RECORDED INFORMATION.
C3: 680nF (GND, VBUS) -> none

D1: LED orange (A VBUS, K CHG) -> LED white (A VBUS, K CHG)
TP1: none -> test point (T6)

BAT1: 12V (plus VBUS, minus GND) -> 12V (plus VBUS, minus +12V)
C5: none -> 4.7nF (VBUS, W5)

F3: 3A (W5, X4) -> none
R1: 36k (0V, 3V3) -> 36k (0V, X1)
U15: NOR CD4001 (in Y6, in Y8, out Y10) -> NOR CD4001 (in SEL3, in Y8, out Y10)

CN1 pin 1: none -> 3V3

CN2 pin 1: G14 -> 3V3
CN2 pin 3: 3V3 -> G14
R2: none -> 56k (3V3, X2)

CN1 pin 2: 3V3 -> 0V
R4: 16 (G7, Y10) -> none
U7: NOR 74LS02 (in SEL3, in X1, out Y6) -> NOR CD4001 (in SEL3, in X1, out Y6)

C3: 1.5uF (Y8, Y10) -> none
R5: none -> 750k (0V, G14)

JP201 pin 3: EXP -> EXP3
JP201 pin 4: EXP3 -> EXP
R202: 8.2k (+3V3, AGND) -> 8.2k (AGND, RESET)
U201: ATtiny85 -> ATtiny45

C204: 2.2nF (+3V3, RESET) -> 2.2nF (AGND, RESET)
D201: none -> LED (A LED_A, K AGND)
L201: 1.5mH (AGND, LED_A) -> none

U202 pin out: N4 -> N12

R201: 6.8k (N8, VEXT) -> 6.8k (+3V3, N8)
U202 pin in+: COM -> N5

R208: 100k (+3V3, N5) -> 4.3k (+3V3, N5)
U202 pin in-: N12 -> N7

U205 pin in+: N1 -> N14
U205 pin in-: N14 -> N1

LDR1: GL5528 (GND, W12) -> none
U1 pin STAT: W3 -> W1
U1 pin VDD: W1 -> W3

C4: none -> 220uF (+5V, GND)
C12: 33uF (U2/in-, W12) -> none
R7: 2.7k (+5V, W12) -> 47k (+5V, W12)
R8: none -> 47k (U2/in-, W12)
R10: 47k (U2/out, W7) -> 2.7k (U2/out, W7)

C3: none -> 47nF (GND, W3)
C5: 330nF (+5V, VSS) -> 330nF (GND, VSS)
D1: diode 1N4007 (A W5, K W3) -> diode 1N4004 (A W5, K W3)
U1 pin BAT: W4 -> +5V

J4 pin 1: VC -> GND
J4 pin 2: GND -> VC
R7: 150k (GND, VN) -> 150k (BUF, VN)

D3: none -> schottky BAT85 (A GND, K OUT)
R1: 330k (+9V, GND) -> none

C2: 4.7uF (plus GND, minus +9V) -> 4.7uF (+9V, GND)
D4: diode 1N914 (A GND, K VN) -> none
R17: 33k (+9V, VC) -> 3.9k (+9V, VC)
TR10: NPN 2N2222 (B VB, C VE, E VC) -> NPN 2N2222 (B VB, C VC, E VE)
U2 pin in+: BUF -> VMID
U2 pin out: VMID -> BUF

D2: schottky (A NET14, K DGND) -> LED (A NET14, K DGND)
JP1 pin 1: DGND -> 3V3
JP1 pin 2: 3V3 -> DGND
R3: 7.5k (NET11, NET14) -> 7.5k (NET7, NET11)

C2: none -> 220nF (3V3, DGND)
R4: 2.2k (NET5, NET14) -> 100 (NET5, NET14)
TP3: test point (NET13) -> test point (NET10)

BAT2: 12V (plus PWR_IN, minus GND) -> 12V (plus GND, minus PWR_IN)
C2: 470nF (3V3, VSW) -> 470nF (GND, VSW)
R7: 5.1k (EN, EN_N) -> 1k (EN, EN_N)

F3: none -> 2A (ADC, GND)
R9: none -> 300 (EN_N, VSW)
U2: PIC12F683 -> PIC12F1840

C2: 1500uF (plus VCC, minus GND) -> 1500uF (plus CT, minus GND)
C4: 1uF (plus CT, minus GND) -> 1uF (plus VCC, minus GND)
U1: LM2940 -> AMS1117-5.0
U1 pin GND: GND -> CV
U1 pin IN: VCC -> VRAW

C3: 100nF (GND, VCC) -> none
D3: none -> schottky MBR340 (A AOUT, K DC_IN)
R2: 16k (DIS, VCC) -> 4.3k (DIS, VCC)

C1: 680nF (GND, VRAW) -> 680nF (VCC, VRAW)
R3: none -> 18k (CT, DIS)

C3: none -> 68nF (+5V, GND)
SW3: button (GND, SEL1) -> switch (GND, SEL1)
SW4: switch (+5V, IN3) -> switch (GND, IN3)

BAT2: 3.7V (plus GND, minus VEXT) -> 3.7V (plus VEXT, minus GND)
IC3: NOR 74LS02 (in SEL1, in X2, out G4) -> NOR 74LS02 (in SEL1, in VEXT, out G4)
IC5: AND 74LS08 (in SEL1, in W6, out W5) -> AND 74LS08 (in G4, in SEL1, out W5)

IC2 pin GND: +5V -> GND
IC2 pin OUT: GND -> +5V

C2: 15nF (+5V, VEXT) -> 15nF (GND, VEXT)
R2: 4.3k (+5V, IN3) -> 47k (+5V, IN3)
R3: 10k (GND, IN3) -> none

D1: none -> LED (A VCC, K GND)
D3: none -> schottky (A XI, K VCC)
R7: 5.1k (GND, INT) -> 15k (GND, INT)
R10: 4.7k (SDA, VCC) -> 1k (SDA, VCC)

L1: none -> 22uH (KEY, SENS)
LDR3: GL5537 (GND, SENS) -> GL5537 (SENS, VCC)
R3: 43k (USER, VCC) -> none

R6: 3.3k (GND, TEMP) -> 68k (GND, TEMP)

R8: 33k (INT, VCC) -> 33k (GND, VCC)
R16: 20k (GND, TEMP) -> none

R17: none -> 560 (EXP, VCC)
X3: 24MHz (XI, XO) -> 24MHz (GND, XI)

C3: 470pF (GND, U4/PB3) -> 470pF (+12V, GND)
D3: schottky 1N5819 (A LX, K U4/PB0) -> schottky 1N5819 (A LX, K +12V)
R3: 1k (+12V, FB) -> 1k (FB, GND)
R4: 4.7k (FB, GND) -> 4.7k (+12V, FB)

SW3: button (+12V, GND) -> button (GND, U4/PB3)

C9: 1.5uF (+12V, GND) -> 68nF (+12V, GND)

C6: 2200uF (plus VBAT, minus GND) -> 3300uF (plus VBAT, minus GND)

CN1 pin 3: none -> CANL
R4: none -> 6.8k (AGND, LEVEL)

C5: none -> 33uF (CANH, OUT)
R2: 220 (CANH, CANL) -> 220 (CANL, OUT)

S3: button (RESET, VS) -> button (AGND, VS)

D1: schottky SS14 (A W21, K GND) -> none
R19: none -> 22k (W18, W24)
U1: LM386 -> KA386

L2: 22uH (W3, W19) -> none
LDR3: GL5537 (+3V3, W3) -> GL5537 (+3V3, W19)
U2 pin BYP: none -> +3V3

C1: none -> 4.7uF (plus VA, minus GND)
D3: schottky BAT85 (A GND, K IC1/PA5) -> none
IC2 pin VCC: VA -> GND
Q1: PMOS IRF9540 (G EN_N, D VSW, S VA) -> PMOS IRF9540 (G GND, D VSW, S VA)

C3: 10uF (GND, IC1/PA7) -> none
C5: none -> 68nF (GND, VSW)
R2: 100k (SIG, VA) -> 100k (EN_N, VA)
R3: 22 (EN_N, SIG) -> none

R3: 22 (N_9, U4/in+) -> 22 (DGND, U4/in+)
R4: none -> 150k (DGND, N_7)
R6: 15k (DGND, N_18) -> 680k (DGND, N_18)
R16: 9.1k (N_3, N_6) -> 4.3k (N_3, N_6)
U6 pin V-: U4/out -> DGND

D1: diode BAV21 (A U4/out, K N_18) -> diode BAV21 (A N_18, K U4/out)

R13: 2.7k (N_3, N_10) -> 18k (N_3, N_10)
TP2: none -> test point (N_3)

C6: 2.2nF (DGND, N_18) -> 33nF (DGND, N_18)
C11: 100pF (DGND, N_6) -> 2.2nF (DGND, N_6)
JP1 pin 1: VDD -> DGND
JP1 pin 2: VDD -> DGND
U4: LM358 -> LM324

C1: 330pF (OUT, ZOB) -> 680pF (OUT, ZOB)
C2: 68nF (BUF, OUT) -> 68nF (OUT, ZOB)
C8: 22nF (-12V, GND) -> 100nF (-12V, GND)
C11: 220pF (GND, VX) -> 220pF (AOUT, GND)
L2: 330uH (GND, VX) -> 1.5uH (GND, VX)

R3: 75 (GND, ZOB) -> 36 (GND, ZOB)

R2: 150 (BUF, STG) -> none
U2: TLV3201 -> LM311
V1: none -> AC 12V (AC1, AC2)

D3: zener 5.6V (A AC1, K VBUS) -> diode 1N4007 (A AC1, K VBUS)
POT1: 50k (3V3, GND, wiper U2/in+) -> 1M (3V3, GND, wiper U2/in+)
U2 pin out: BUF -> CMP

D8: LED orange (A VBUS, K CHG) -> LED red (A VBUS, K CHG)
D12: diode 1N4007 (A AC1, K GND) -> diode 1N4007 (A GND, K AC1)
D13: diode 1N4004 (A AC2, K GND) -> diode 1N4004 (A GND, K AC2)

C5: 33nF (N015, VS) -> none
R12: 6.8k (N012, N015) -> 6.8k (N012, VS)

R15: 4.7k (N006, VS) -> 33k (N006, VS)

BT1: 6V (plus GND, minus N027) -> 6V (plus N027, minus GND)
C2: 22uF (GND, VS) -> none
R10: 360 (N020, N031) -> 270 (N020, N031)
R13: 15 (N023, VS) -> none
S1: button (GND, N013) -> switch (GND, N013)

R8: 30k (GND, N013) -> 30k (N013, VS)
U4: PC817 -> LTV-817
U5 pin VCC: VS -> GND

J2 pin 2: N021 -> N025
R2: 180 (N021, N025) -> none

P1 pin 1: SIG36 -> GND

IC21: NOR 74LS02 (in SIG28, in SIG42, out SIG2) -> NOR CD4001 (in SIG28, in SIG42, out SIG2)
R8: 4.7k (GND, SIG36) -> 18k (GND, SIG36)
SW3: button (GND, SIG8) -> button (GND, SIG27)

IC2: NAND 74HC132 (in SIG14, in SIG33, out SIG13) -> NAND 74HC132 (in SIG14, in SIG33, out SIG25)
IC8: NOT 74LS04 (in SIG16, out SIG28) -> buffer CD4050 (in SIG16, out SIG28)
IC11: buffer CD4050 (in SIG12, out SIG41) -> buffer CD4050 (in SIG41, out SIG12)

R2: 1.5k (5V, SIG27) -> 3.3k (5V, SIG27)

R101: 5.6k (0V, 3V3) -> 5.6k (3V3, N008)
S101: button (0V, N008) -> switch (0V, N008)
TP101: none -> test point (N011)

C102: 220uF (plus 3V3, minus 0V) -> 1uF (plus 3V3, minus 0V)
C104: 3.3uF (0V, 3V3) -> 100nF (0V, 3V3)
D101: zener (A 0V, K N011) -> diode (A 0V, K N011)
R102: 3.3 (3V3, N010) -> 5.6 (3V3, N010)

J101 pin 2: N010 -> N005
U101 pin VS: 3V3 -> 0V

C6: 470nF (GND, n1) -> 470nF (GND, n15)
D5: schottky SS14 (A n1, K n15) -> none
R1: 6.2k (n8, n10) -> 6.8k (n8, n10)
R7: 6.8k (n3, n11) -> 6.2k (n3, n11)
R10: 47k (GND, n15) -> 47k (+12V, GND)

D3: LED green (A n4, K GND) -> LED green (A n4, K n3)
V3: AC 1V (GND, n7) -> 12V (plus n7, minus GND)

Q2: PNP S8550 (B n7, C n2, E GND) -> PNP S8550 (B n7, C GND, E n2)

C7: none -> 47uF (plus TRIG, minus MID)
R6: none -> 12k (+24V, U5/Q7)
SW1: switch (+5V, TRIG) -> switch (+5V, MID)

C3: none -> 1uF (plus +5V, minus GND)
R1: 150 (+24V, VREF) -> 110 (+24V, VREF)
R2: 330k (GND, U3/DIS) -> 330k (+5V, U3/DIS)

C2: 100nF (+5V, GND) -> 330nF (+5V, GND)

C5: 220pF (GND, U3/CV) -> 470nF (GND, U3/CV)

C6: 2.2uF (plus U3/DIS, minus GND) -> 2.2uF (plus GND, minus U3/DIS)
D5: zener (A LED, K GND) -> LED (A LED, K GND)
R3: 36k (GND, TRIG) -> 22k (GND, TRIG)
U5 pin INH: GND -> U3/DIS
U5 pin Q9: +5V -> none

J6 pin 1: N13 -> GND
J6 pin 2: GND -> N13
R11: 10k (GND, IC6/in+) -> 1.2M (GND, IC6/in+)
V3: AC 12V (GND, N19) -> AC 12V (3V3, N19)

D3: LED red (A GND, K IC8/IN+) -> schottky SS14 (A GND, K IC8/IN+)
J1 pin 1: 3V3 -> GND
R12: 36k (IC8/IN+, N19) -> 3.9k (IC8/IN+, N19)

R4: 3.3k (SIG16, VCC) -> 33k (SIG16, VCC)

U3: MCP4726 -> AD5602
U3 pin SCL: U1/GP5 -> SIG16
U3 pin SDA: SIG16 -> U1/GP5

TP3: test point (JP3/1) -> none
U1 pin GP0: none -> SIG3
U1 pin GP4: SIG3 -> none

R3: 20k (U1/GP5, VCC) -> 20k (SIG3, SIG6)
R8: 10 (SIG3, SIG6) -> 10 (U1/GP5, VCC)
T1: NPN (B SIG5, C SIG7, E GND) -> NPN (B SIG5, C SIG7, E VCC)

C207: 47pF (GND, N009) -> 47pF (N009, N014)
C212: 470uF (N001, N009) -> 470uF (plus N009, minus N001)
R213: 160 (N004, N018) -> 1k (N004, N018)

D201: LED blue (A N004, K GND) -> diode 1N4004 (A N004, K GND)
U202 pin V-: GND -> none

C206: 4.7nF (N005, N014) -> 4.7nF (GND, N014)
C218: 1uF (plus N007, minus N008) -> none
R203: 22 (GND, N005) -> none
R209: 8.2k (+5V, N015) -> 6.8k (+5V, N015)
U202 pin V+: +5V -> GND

WHAT YOU ARE ASKED TO DO.
Repeat, word for word, the lines above between the line holding "U205 pin in-: N14 -> N1" and the line holding "J4 pin 1: VC -> GND", inclusive; omit everything else.

RESPONSE TO THIS EXERCISE.
U205 pin in-: N14 -> N1

LDR1: GL5528 (GND, W12) -> none
U1 pin STAT: W3 -> W1
U1 pin VDD: W1 -> W3

C4: none -> 220uF (+5V, GND)
C12: 33uF (U2/in-, W12) -> none
R7: 2.7k (+5V, W12) -> 47k (+5V, W12)
R8: none -> 47k (U2/in-, W12)
R10: 47k (U2/out, W7) -> 2.7k (U2/out, W7)

C3: none -> 47nF (GND, W3)
C5: 330nF (+5V, VSS) -> 330nF (GND, VSS)
D1: diode 1N4007 (A W5, K W3) -> diode 1N4004 (A W5, K W3)
U1 pin BAT: W4 -> +5V

J4 pin 1: VC -> GND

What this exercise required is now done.